**Directions:**
Print the data once more, exactly as supplied.

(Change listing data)
>>
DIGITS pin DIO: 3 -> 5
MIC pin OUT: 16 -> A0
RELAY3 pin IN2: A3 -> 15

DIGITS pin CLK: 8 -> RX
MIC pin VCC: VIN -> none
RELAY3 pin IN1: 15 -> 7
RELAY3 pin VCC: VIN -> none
<<
**Output for this task:**
DIGITS pin DIO: 3 -> 5
MIC pin OUT: 16 -> A0
RELAY3 pin IN2: A3 -> 15

DIGITS pin CLK: 8 -> RX
MIC pin VCC: VIN -> none
RELAY3 pin IN1: 15 -> 7
RELAY3 pin VCC: VIN -> none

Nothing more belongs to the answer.